** Opening Data to process block **

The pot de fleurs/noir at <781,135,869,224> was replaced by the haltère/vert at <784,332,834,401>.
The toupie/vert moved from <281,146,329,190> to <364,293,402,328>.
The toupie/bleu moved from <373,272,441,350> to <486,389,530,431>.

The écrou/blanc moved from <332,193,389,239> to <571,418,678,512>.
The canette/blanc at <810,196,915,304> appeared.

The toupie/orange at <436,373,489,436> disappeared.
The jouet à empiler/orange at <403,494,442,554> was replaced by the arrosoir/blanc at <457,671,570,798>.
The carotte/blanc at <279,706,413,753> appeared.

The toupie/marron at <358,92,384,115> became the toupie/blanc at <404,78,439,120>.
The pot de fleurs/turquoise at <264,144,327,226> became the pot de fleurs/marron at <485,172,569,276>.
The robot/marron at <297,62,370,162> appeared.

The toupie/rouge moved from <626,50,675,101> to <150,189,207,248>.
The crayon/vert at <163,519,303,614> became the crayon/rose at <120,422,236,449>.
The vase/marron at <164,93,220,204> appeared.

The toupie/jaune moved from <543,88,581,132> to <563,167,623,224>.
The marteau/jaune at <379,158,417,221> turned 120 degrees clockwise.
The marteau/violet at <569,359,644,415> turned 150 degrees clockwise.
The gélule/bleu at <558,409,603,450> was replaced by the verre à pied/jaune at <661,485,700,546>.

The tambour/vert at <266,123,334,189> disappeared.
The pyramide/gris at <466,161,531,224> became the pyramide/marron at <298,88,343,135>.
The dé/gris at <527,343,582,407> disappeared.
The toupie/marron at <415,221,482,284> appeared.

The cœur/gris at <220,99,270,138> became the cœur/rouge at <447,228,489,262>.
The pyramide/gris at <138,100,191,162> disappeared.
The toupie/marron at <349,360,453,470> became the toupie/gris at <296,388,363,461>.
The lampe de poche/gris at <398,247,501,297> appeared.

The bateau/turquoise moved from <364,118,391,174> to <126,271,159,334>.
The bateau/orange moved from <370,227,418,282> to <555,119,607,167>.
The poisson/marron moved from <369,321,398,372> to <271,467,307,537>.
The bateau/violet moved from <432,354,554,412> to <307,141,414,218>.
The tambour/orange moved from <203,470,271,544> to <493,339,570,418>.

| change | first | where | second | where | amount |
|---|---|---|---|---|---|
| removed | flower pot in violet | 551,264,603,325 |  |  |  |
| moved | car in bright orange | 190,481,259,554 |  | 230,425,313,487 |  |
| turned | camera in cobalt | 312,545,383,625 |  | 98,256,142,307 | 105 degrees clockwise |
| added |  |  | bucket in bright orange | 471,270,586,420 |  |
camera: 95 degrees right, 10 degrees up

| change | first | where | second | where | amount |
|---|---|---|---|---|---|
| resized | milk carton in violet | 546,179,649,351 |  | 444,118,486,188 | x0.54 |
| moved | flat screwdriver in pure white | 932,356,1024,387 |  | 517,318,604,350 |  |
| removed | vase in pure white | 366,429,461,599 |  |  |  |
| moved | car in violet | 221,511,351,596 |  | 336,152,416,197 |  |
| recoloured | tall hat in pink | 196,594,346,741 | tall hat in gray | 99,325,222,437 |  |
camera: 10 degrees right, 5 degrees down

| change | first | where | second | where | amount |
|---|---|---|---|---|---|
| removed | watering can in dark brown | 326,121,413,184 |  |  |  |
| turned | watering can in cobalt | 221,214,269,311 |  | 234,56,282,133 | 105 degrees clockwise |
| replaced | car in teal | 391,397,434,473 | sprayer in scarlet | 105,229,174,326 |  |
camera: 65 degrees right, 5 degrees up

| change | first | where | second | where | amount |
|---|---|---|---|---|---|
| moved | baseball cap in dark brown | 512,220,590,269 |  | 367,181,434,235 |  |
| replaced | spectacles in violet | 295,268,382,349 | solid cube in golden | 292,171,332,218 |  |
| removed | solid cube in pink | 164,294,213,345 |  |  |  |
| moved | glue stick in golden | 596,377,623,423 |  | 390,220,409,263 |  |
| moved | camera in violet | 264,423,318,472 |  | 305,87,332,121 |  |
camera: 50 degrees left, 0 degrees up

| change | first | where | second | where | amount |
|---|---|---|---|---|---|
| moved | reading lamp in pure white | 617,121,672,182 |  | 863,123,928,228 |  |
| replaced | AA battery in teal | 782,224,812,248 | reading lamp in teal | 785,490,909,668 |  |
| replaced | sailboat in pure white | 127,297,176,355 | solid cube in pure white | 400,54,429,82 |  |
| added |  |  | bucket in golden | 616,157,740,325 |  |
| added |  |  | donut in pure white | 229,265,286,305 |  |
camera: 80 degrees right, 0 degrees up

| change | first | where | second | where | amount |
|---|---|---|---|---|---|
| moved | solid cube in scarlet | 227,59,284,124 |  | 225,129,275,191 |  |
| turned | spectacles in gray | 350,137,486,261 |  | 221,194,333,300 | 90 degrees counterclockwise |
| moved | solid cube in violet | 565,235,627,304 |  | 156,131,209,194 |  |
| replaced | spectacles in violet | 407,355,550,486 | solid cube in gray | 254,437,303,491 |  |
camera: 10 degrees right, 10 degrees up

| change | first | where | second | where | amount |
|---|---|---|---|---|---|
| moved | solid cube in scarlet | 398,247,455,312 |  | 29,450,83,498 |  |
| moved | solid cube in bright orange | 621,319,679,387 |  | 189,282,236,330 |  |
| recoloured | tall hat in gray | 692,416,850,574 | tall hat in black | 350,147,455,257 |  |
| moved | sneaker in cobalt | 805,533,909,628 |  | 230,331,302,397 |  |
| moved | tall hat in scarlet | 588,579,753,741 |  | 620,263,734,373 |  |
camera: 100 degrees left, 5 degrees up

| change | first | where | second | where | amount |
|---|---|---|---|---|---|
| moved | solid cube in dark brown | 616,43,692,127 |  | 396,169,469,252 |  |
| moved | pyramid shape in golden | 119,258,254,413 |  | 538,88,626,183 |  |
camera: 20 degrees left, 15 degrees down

** Closing Data to process block **

## Work item
The entries above are to be transcribed in full and without error.

## Answer space
The pot de fleurs/noir at <781,135,869,224> was replaced by the haltère/vert at <784,332,834,401>.
The toupie/vert moved from <281,146,329,190> to <364,293,402,328>.
The toupie/bleu moved from <373,272,441,350> to <486,389,530,431>.

The écrou/blanc moved from <332,193,389,239> to <571,418,678,512>.
The canette/blanc at <810,196,915,304> appeared.

The toupie/orange at <436,373,489,436> disappeared.
The jouet à empiler/orange at <403,494,442,554> was replaced by the arrosoir/blanc at <457,671,570,798>.
The carotte/blanc at <279,706,413,753> appeared.

The toupie/marron at <358,92,384,115> became the toupie/blanc at <404,78,439,120>.
The pot de fleurs/turquoise at <264,144,327,226> became the pot de fleurs/marron at <485,172,569,276>.
The robot/marron at <297,62,370,162> appeared.

The toupie/rouge moved from <626,50,675,101> to <150,189,207,248>.
The crayon/vert at <163,519,303,614> became the crayon/rose at <120,422,236,449>.
The vase/marron at <164,93,220,204> appeared.

The toupie/jaune moved from <543,88,581,132> to <563,167,623,224>.
The marteau/jaune at <379,158,417,221> turned 120 degrees clockwise.
The marteau/violet at <569,359,644,415> turned 150 degrees clockwise.
The gélule/bleu at <558,409,603,450> was replaced by the verre à pied/jaune at <661,485,700,546>.

The tambour/vert at <266,123,334,189> disappeared.
The pyramide/gris at <466,161,531,224> became the pyramide/marron at <298,88,343,135>.
The dé/gris at <527,343,582,407> disappeared.
The toupie/marron at <415,221,482,284> appeared.

The cœur/gris at <220,99,270,138> became the cœur/rouge at <447,228,489,262>.
The pyramide/gris at <138,100,191,162> disappeared.
The toupie/marron at <349,360,453,470> became the toupie/gris at <296,388,363,461>.
The lampe de poche/gris at <398,247,501,297> appeared.

The bateau/turquoise moved from <364,118,391,174> to <126,271,159,334>.
The bateau/orange moved from <370,227,418,282> to <555,119,607,167>.
The poisson/marron moved from <369,321,398,372> to <271,467,307,537>.
The bateau/violet moved from <432,354,554,412> to <307,141,414,218>.
The tambour/orange moved from <203,470,271,544> to <493,339,570,418>.

| change | first | where | second | where | amount |
|---|---|---|---|---|---|
| removed | flower pot in violet | 551,264,603,325 |  |  |  |
| moved | car in bright orange | 190,481,259,554 |  | 230,425,313,487 |  |
| turned | camera in cobalt | 312,545,383,625 |  | 98,256,142,307 | 105 degrees clockwise |
| added |  |  | bucket in bright orange | 471,270,586,420 |  |
camera: 95 degrees right, 10 degrees up

| change | first | where | second | where | amount |
|---|---|---|---|---|---|
| resized | milk carton in violet | 546,179,649,351 |  | 444,118,486,188 | x0.54 |
| moved | flat screwdriver in pure white | 932,356,1024,387 |  | 517,318,604,350 |  |
| removed | vase in pure white | 366,429,461,599 |  |  |  |
| moved | car in violet | 221,511,351,596 |  | 336,152,416,197 |  |
| recoloured | tall hat in pink | 196,594,346,741 | tall hat in gray | 99,325,222,437 |  |
camera: 10 degrees right, 5 degrees down

| change | first | where | second | where | amount |
|---|---|---|---|---|---|
| removed | watering can in dark brown | 326,121,413,184 |  |  |  |
| turned | watering can in cobalt | 221,214,269,311 |  | 234,56,282,133 | 105 degrees clockwise |
| replaced | car in teal | 391,397,434,473 | sprayer in scarlet | 105,229,174,326 |  |
camera: 65 degrees right, 5 degrees up

| change | first | where | second | where | amount |
|---|---|---|---|---|---|
| moved | baseball cap in dark brown | 512,220,590,269 |  | 367,181,434,235 |  |
| replaced | spectacles in violet | 295,268,382,349 | solid cube in golden | 292,171,332,218 |  |
| removed | solid cube in pink | 164,294,213,345 |  |  |  |
| moved | glue stick in golden | 596,377,623,423 |  | 390,220,409,263 |  |
| moved | camera in violet | 264,423,318,472 |  | 305,87,332,121 |  |
camera: 50 degrees left, 0 degrees up

| change | first | where | second | where | amount |
|---|---|---|---|---|---|
| moved | reading lamp in pure white | 617,121,672,182 |  | 863,123,928,228 |  |
| replaced | AA battery in teal | 782,224,812,248 | reading lamp in teal | 785,490,909,668 |  |
| replaced | sailboat in pure white | 127,297,176,355 | solid cube in pure white | 400,54,429,82 |  |
| added |  |  | bucket in golden | 616,157,740,325 |  |
| added |  |  | donut in pure white | 229,265,286,305 |  |
camera: 80 degrees right, 0 degrees up

| change | first | where | second | where | amount |
|---|---|---|---|---|---|
| moved | solid cube in scarlet | 227,59,284,124 |  | 225,129,275,191 |  |
| turned | spectacles in gray | 350,137,486,261 |  | 221,194,333,300 | 90 degrees counterclockwise |
| moved | solid cube in violet | 565,235,627,304 |  | 156,131,209,194 |  |
| replaced | spectacles in violet | 407,355,550,486 | solid cube in gray | 254,437,303,491 |  |
camera: 10 degrees right, 10 degrees up

| change | first | where | second | where | amount |
|---|---|---|---|---|---|
| moved | solid cube in scarlet | 398,247,455,312 |  | 29,450,83,498 |  |
| moved | solid cube in bright orange | 621,319,679,387 |  | 189,282,236,330 |  |
| recoloured | tall hat in gray | 692,416,850,574 | tall hat in black | 350,147,455,257 |  |
| moved | sneaker in cobalt | 805,533,909,628 |  | 230,331,302,397 |  |
| moved | tall hat in scarlet | 588,579,753,741 |  | 620,263,734,373 |  |
camera: 100 degrees left, 5 degrees up

| change | first | where | second | where | amount |
|---|---|---|---|---|---|
| moved | solid cube in dark brown | 616,43,692,127 |  | 396,169,469,252 |  |
| moved | pyramid shape in golden | 119,258,254,413 |  | 538,88,626,183 |  |
camera: 20 degrees left, 15 degrees down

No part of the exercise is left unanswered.